**ASSIGNMENT:** Write out the listing exactly, dropping any picture it contains.

Top of RAW DATA

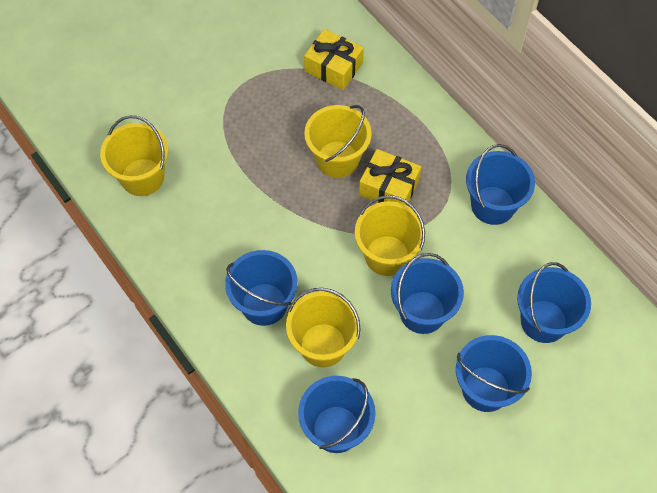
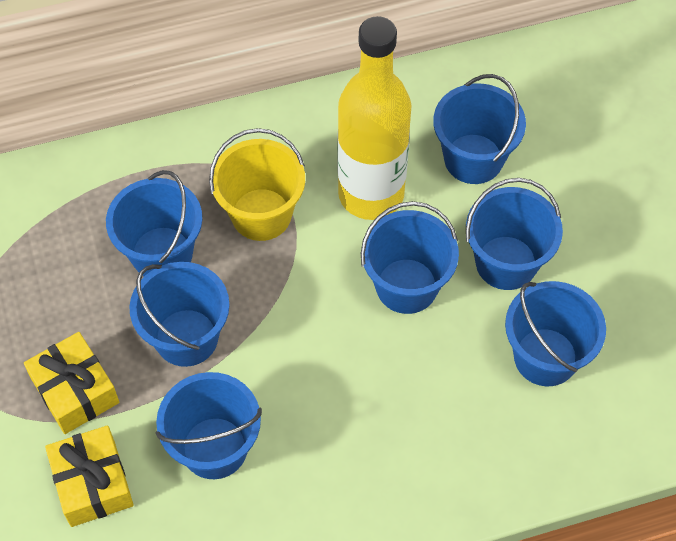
blue bucket: 6 -> 7
yellow bottle: 0 -> 1
yellow bucket: 4 -> 1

Bottom of RAW DATA

**SOLUTION TO THE EXERCISE:**
blue bucket: 6 -> 7
yellow bottle: 0 -> 1
yellow bucket: 4 -> 1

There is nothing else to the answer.